(Beginning of Excerpted records)

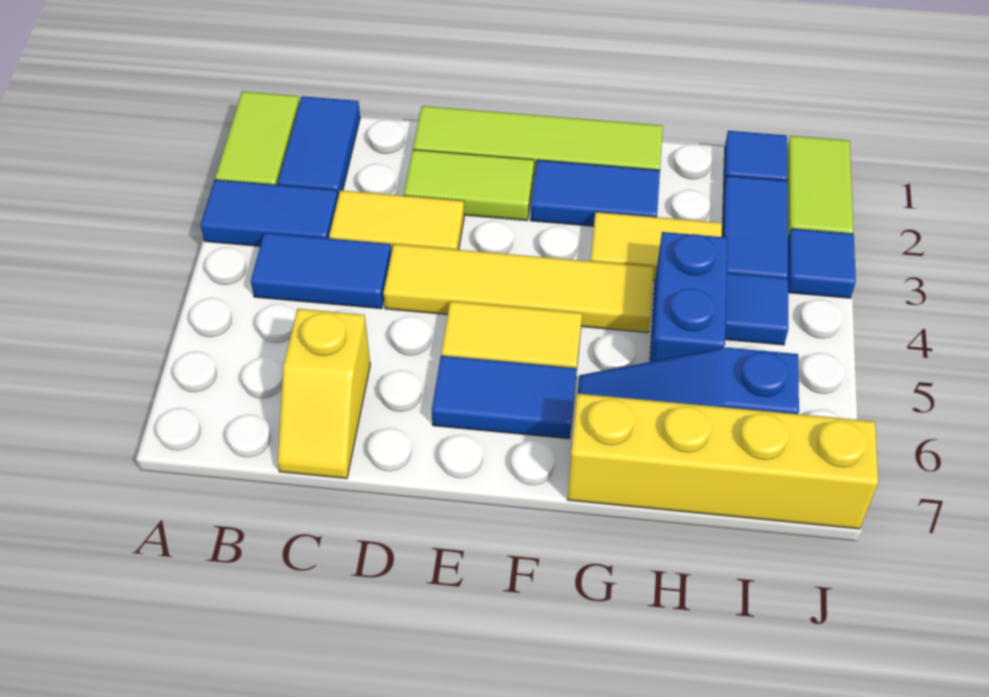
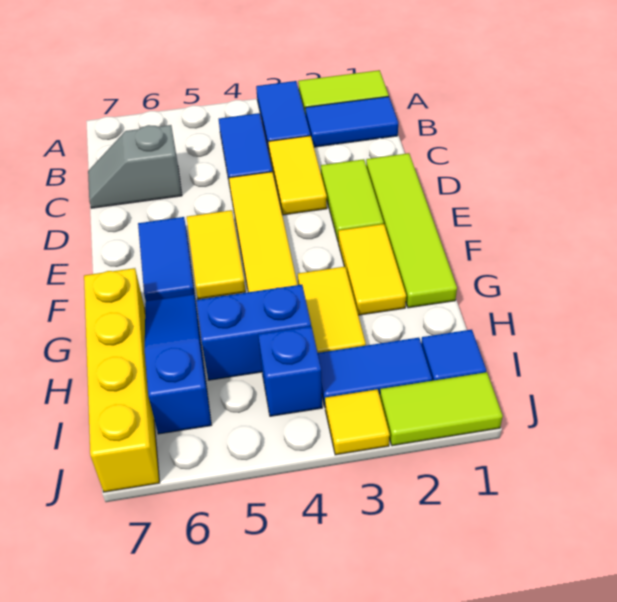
yellow slope C6:C7 level 1 top 6 -> grey slope C6:C7 level 1 top 6
blue tile F2:G2 level 1 -> yellow tile F2:G2 level 1
blue tile I4 level 1 -> blue brick I4 level 1
blue tile J3 level 1 -> yellow tile J3 level 1

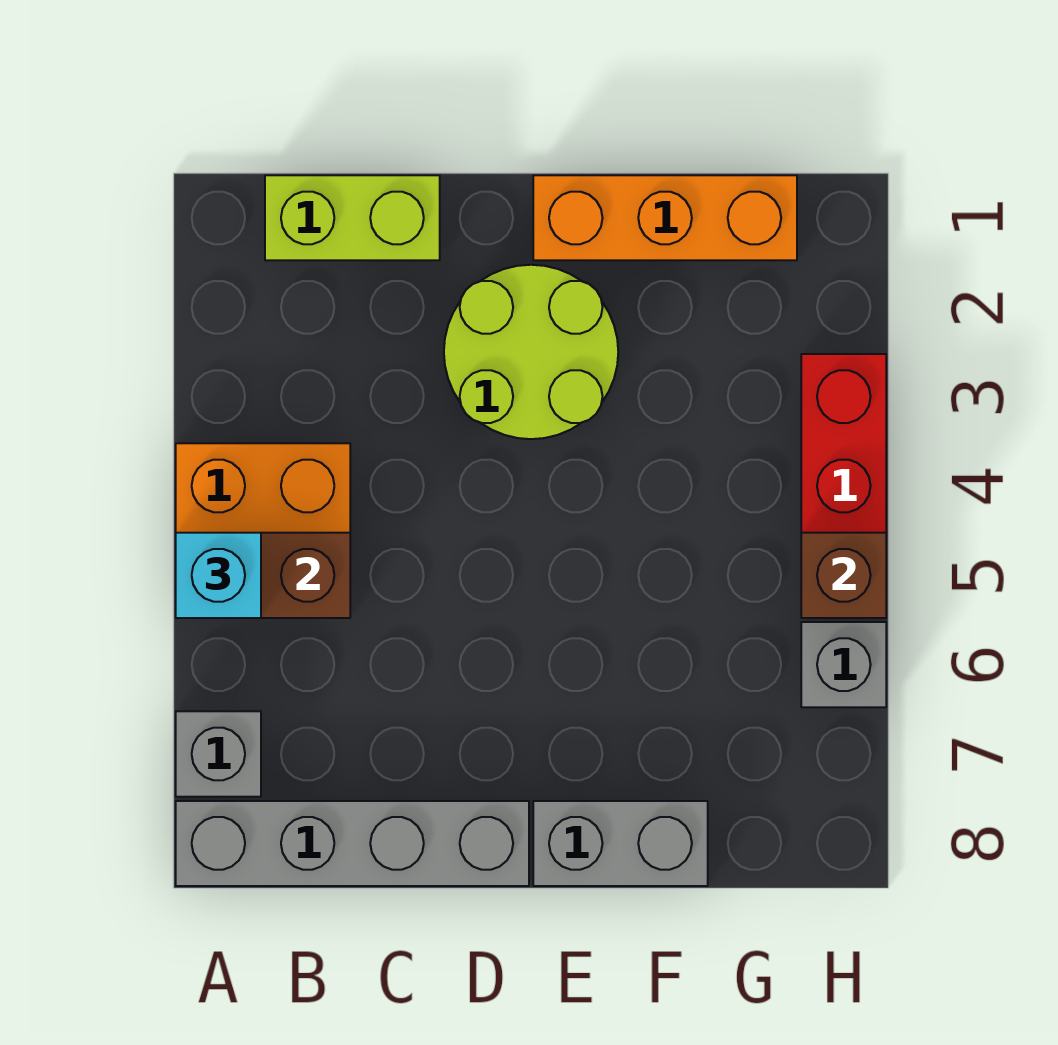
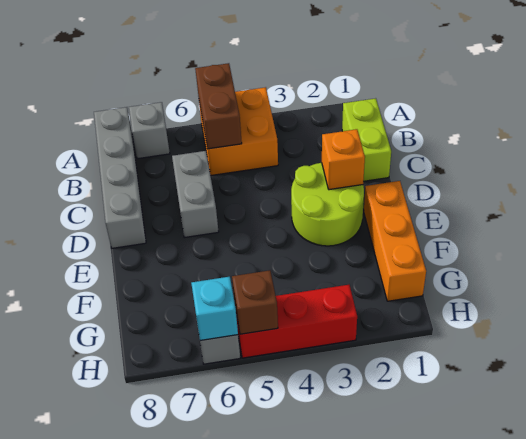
cyan brick A5 level 3 -> cyan brick H6 level 2
none -> orange brick D2 level 2
grey brick E8:F8 level 1 -> grey brick C6:D6 level 1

(End of Excerpted records)

Task item
Looking at the records, state how many lines contain "brick" and write nothing besides that number.

Response box
4